*Record set:*
※
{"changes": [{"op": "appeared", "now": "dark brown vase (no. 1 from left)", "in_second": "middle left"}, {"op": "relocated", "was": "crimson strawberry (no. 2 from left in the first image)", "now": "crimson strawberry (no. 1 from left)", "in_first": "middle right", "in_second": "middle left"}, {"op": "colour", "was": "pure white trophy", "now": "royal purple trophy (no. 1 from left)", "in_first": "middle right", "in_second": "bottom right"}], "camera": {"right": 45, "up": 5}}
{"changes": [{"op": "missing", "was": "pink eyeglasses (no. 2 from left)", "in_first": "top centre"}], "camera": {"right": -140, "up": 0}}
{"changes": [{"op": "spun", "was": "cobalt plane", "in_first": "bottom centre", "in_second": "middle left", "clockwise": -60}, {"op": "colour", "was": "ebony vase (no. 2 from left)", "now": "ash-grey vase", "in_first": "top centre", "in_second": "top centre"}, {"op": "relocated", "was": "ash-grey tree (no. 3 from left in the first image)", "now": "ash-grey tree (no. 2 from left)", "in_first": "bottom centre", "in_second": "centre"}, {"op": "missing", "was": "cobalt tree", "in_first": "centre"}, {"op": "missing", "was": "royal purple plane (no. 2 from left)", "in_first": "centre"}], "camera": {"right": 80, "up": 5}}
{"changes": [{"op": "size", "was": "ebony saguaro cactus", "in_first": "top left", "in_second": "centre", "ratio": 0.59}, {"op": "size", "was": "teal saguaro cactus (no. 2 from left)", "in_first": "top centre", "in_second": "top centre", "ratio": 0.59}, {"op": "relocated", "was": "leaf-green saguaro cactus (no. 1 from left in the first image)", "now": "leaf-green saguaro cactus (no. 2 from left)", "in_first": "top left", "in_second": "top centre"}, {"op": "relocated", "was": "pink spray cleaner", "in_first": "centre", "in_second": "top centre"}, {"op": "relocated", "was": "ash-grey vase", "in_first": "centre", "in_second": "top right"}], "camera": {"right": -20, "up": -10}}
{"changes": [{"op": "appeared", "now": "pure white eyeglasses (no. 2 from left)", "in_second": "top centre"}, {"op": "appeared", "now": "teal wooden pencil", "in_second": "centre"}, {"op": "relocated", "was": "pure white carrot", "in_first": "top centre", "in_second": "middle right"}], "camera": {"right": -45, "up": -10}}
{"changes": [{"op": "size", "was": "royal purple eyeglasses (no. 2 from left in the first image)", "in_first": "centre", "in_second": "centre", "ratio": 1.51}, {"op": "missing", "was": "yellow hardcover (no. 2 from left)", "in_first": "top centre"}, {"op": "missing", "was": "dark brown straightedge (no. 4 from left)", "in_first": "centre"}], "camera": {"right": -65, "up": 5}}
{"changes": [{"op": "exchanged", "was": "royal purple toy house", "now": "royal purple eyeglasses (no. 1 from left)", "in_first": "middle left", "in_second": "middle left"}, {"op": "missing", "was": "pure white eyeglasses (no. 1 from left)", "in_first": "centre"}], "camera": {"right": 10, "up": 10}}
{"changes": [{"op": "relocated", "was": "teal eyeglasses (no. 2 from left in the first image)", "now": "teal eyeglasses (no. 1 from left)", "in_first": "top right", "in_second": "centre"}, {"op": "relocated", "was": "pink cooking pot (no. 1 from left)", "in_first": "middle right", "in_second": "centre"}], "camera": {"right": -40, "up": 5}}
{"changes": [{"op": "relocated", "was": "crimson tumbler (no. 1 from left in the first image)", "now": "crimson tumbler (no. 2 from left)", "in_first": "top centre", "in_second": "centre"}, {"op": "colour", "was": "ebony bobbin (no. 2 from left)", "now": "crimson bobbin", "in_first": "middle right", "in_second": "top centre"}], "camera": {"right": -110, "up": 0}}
※
*What to produce:* The answer is every entry, copied word for word.

*Solved exercise:*
{"changes": [{"op": "appeared", "now": "dark brown vase (no. 1 from left)", "in_second": "middle left"}, {"op": "relocated", "was": "crimson strawberry (no. 2 from left in the first image)", "now": "crimson strawberry (no. 1 from left)", "in_first": "middle right", "in_second": "middle left"}, {"op": "colour", "was": "pure white trophy", "now": "royal purple trophy (no. 1 from left)", "in_first": "middle right", "in_second": "bottom right"}], "camera": {"right": 45, "up": 5}}
{"changes": [{"op": "missing", "was": "pink eyeglasses (no. 2 from left)", "in_first": "top centre"}], "camera": {"right": -140, "up": 0}}
{"changes": [{"op": "spun", "was": "cobalt plane", "in_first": "bottom centre", "in_second": "middle left", "clockwise": -60}, {"op": "colour", "was": "ebony vase (no. 2 from left)", "now": "ash-grey vase", "in_first": "top centre", "in_second": "top centre"}, {"op": "relocated", "was": "ash-grey tree (no. 3 from left in the first image)", "now": "ash-grey tree (no. 2 from left)", "in_first": "bottom centre", "in_second": "centre"}, {"op": "missing", "was": "cobalt tree", "in_first": "centre"}, {"op": "missing", "was": "royal purple plane (no. 2 from left)", "in_first": "centre"}], "camera": {"right": 80, "up": 5}}
{"changes": [{"op": "size", "was": "ebony saguaro cactus", "in_first": "top left", "in_second": "centre", "ratio": 0.59}, {"op": "size", "was": "teal saguaro cactus (no. 2 from left)", "in_first": "top centre", "in_second": "top centre", "ratio": 0.59}, {"op": "relocated", "was": "leaf-green saguaro cactus (no. 1 from left in the first image)", "now": "leaf-green saguaro cactus (no. 2 from left)", "in_first": "top left", "in_second": "top centre"}, {"op": "relocated", "was": "pink spray cleaner", "in_first": "centre", "in_second": "top centre"}, {"op": "relocated", "was": "ash-grey vase", "in_first": "centre", "in_second": "top right"}], "camera": {"right": -20, "up": -10}}
{"changes": [{"op": "appeared", "now": "pure white eyeglasses (no. 2 from left)", "in_second": "top centre"}, {"op": "appeared", "now": "teal wooden pencil", "in_second": "centre"}, {"op": "relocated", "was": "pure white carrot", "in_first": "top centre", "in_second": "middle right"}], "camera": {"right": -45, "up": -10}}
{"changes": [{"op": "size", "was": "royal purple eyeglasses (no. 2 from left in the first image)", "in_first": "centre", "in_second": "centre", "ratio": 1.51}, {"op": "missing", "was": "yellow hardcover (no. 2 from left)", "in_first": "top centre"}, {"op": "missing", "was": "dark brown straightedge (no. 4 from left)", "in_first": "centre"}], "camera": {"right": -65, "up": 5}}
{"changes": [{"op": "exchanged", "was": "royal purple toy house", "now": "royal purple eyeglasses (no. 1 from left)", "in_first": "middle left", "in_second": "middle left"}, {"op": "missing", "was": "pure white eyeglasses (no. 1 from left)", "in_first": "centre"}], "camera": {"right": 10, "up": 10}}
{"changes": [{"op": "relocated", "was": "teal eyeglasses (no. 2 from left in the first image)", "now": "teal eyeglasses (no. 1 from left)", "in_first": "top right", "in_second": "centre"}, {"op": "relocated", "was": "pink cooking pot (no. 1 from left)", "in_first": "middle right", "in_second": "centre"}], "camera": {"right": -40, "up": 5}}
{"changes": [{"op": "relocated", "was": "crimson tumbler (no. 1 from left in the first image)", "now": "crimson tumbler (no. 2 from left)", "in_first": "top centre", "in_second": "centre"}, {"op": "colour", "was": "ebony bobbin (no. 2 from left)", "now": "crimson bobbin", "in_first": "middle right", "in_second": "top centre"}], "camera": {"right": -110, "up": 0}}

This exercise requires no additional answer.